Exercise requirements: Transcribe every record verbatim.

Data for review:
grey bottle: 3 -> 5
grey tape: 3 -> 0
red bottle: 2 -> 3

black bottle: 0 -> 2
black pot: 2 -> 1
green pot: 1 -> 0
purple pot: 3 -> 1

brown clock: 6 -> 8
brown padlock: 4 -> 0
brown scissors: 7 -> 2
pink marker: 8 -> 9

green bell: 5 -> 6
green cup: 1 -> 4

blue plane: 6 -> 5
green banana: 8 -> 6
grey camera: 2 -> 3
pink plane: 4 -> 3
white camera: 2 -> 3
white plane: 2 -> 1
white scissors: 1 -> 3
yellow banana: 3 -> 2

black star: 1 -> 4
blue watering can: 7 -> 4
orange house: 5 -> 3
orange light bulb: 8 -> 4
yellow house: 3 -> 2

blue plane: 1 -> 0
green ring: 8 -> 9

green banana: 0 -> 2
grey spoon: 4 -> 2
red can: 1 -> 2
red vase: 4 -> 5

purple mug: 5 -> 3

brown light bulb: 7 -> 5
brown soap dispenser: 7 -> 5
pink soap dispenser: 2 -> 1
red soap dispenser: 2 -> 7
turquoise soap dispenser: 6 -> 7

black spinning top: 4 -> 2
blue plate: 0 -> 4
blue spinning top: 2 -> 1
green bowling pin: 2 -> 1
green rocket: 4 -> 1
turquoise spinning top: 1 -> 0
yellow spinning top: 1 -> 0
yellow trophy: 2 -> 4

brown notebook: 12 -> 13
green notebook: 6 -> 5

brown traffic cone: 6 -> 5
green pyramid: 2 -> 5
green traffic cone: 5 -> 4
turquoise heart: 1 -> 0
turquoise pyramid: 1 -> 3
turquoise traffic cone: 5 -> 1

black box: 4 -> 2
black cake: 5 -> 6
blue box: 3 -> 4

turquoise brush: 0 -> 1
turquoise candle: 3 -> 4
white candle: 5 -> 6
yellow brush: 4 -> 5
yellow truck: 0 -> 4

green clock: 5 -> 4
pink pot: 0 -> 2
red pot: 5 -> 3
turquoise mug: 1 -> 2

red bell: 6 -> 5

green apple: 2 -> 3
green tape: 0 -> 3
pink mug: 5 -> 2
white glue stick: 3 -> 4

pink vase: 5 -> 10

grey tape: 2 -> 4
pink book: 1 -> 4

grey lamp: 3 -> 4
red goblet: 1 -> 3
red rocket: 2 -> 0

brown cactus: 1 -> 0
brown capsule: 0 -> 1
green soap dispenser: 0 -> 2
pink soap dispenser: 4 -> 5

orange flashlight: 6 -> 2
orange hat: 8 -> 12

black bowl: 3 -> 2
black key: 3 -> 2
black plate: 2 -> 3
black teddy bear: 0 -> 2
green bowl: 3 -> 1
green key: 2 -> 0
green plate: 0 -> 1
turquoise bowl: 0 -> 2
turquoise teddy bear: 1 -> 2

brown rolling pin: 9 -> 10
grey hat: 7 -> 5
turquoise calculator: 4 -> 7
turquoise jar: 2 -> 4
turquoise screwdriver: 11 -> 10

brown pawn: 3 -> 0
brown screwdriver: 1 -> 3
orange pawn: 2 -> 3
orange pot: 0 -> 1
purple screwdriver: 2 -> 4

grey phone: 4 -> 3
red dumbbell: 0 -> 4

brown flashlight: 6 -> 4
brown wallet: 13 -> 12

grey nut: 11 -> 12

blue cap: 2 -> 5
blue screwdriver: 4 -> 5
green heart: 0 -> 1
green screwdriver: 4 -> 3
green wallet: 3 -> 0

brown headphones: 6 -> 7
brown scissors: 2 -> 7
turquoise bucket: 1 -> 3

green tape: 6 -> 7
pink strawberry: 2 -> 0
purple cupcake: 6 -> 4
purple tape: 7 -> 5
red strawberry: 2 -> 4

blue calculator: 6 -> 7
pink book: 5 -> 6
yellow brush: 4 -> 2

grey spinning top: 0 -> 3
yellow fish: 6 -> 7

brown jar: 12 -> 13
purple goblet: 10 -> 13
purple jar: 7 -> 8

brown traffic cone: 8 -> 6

Problem solution:
grey bottle: 3 -> 5
grey tape: 3 -> 0
red bottle: 2 -> 3

black bottle: 0 -> 2
black pot: 2 -> 1
green pot: 1 -> 0
purple pot: 3 -> 1

brown clock: 6 -> 8
brown padlock: 4 -> 0
brown scissors: 7 -> 2
pink marker: 8 -> 9

green bell: 5 -> 6
green cup: 1 -> 4

blue plane: 6 -> 5
green banana: 8 -> 6
grey camera: 2 -> 3
pink plane: 4 -> 3
white camera: 2 -> 3
white plane: 2 -> 1
white scissors: 1 -> 3
yellow banana: 3 -> 2

black star: 1 -> 4
blue watering can: 7 -> 4
orange house: 5 -> 3
orange light bulb: 8 -> 4
yellow house: 3 -> 2

blue plane: 1 -> 0
green ring: 8 -> 9

green banana: 0 -> 2
grey spoon: 4 -> 2
red can: 1 -> 2
red vase: 4 -> 5

purple mug: 5 -> 3

brown light bulb: 7 -> 5
brown soap dispenser: 7 -> 5
pink soap dispenser: 2 -> 1
red soap dispenser: 2 -> 7
turquoise soap dispenser: 6 -> 7

black spinning top: 4 -> 2
blue plate: 0 -> 4
blue spinning top: 2 -> 1
green bowling pin: 2 -> 1
green rocket: 4 -> 1
turquoise spinning top: 1 -> 0
yellow spinning top: 1 -> 0
yellow trophy: 2 -> 4

brown notebook: 12 -> 13
green notebook: 6 -> 5

brown traffic cone: 6 -> 5
green pyramid: 2 -> 5
green traffic cone: 5 -> 4
turquoise heart: 1 -> 0
turquoise pyramid: 1 -> 3
turquoise traffic cone: 5 -> 1

black box: 4 -> 2
black cake: 5 -> 6
blue box: 3 -> 4

turquoise brush: 0 -> 1
turquoise candle: 3 -> 4
white candle: 5 -> 6
yellow brush: 4 -> 5
yellow truck: 0 -> 4

green clock: 5 -> 4
pink pot: 0 -> 2
red pot: 5 -> 3
turquoise mug: 1 -> 2

red bell: 6 -> 5

green apple: 2 -> 3
green tape: 0 -> 3
pink mug: 5 -> 2
white glue stick: 3 -> 4

pink vase: 5 -> 10

grey tape: 2 -> 4
pink book: 1 -> 4

grey lamp: 3 -> 4
red goblet: 1 -> 3
red rocket: 2 -> 0

brown cactus: 1 -> 0
brown capsule: 0 -> 1
green soap dispenser: 0 -> 2
pink soap dispenser: 4 -> 5

orange flashlight: 6 -> 2
orange hat: 8 -> 12

black bowl: 3 -> 2
black key: 3 -> 2
black plate: 2 -> 3
black teddy bear: 0 -> 2
green bowl: 3 -> 1
green key: 2 -> 0
green plate: 0 -> 1
turquoise bowl: 0 -> 2
turquoise teddy bear: 1 -> 2

brown rolling pin: 9 -> 10
grey hat: 7 -> 5
turquoise calculator: 4 -> 7
turquoise jar: 2 -> 4
turquoise screwdriver: 11 -> 10

brown pawn: 3 -> 0
brown screwdriver: 1 -> 3
orange pawn: 2 -> 3
orange pot: 0 -> 1
purple screwdriver: 2 -> 4

grey phone: 4 -> 3
red dumbbell: 0 -> 4

brown flashlight: 6 -> 4
brown wallet: 13 -> 12

grey nut: 11 -> 12

blue cap: 2 -> 5
blue screwdriver: 4 -> 5
green heart: 0 -> 1
green screwdriver: 4 -> 3
green wallet: 3 -> 0

brown headphones: 6 -> 7
brown scissors: 2 -> 7
turquoise bucket: 1 -> 3

green tape: 6 -> 7
pink strawberry: 2 -> 0
purple cupcake: 6 -> 4
purple tape: 7 -> 5
red strawberry: 2 -> 4

blue calculator: 6 -> 7
pink book: 5 -> 6
yellow brush: 4 -> 2

grey spinning top: 0 -> 3
yellow fish: 6 -> 7

brown jar: 12 -> 13
purple goblet: 10 -> 13
purple jar: 7 -> 8

brown traffic cone: 8 -> 6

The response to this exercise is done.